• _RECORDS PROVIDED_
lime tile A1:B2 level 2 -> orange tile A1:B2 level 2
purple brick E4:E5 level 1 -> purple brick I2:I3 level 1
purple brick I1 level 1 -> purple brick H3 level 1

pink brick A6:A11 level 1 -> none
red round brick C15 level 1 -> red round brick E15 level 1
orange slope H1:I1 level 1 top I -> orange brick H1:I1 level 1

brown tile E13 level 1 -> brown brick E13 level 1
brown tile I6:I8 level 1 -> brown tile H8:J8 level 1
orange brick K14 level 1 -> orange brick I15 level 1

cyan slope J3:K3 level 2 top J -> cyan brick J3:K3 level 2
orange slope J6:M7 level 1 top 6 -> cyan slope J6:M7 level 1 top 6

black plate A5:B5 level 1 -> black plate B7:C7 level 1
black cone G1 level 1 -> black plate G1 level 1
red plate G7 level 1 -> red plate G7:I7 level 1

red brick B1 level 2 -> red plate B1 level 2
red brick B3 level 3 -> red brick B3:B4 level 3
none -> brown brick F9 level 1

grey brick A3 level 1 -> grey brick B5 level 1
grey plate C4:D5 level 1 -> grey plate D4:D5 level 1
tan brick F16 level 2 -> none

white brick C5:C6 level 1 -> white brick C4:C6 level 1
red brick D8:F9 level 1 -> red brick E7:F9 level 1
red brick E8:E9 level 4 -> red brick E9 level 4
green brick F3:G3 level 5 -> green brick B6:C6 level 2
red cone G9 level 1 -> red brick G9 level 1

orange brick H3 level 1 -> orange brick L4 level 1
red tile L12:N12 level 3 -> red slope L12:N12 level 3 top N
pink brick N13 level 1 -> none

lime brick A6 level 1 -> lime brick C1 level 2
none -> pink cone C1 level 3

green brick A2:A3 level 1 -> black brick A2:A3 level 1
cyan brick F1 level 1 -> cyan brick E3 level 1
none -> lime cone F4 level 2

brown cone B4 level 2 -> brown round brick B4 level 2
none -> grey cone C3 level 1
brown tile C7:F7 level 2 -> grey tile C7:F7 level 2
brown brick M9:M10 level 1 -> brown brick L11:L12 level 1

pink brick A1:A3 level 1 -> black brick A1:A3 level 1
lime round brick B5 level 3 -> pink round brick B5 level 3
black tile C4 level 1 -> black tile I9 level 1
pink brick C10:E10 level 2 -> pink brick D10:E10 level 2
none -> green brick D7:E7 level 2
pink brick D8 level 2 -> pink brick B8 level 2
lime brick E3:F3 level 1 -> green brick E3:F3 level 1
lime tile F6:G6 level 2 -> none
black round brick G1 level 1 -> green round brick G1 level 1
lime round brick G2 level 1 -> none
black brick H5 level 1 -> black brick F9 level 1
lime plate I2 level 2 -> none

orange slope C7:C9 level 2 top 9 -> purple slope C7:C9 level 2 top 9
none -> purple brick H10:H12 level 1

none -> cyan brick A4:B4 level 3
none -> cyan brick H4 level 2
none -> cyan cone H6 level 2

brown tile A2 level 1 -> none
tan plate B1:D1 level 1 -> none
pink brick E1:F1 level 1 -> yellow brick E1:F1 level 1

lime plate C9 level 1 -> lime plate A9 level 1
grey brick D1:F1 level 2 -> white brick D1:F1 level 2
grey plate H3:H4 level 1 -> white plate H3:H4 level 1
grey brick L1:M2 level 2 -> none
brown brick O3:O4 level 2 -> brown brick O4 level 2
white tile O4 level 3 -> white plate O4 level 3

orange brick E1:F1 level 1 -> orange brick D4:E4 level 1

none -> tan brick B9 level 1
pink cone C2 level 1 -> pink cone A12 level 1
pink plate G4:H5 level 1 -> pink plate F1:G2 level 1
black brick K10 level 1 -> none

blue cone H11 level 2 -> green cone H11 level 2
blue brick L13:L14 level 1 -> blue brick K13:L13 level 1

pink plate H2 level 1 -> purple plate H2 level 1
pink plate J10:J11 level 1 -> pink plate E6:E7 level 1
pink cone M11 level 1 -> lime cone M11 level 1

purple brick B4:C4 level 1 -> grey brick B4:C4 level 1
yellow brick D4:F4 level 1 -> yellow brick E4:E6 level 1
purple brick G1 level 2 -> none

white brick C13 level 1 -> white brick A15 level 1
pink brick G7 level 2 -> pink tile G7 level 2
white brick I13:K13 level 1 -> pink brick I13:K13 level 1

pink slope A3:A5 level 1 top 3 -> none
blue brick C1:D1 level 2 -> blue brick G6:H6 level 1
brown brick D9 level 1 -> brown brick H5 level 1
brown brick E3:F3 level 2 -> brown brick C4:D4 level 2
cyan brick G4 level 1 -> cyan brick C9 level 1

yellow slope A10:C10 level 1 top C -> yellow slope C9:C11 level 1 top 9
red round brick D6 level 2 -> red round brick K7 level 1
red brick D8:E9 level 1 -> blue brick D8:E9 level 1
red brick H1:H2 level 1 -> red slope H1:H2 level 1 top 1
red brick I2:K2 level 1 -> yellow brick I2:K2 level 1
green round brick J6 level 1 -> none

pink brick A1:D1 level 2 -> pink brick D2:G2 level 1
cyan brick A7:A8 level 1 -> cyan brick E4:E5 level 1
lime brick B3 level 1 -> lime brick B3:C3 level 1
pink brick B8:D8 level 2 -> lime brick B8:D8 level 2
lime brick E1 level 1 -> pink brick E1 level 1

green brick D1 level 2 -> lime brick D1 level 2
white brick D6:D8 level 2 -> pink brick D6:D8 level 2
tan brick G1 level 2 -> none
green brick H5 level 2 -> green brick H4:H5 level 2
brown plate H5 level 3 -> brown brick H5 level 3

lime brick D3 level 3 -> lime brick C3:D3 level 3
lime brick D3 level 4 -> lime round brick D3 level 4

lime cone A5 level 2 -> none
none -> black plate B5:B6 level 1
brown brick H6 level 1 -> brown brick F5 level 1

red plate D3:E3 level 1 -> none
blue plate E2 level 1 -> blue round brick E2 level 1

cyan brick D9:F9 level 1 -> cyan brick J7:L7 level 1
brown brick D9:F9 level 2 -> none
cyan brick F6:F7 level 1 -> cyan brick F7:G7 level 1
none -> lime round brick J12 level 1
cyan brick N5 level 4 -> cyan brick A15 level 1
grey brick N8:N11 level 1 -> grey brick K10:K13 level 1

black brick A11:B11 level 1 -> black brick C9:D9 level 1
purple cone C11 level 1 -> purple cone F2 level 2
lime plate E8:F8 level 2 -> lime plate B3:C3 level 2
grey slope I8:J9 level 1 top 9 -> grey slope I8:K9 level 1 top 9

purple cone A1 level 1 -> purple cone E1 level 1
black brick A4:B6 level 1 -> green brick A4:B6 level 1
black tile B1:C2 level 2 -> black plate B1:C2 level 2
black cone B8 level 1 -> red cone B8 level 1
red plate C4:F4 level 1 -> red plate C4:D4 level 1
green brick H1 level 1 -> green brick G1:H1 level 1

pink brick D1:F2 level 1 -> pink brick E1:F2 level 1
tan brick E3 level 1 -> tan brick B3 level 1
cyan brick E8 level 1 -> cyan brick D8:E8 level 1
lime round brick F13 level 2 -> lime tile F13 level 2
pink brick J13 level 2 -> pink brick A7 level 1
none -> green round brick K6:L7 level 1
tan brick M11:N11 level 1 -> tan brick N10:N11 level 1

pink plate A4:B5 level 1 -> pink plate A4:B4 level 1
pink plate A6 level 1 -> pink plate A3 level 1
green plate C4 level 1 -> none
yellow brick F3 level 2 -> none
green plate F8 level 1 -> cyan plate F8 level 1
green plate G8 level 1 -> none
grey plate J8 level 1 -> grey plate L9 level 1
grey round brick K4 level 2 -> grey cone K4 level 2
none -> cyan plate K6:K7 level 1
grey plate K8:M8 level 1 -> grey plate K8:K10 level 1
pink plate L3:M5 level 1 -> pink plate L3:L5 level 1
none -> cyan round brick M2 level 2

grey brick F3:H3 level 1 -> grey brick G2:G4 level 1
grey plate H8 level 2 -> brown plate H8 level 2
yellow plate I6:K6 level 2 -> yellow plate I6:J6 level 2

• _PROMPT_
Print, without alteration, only the lines above between the one holding "none -> brown brick F9 level 1" and the one holding "none -> pink cone C1 level 3", inclusive.

• _YOUR SOLUTION_
none -> brown brick F9 level 1

grey brick A3 level 1 -> grey brick B5 level 1
grey plate C4:D5 level 1 -> grey plate D4:D5 level 1
tan brick F16 level 2 -> none

white brick C5:C6 level 1 -> white brick C4:C6 level 1
red brick D8:F9 level 1 -> red brick E7:F9 level 1
red brick E8:E9 level 4 -> red brick E9 level 4
green brick F3:G3 level 5 -> green brick B6:C6 level 2
red cone G9 level 1 -> red brick G9 level 1

orange brick H3 level 1 -> orange brick L4 level 1
red tile L12:N12 level 3 -> red slope L12:N12 level 3 top N
pink brick N13 level 1 -> none

lime brick A6 level 1 -> lime brick C1 level 2
none -> pink cone C1 level 3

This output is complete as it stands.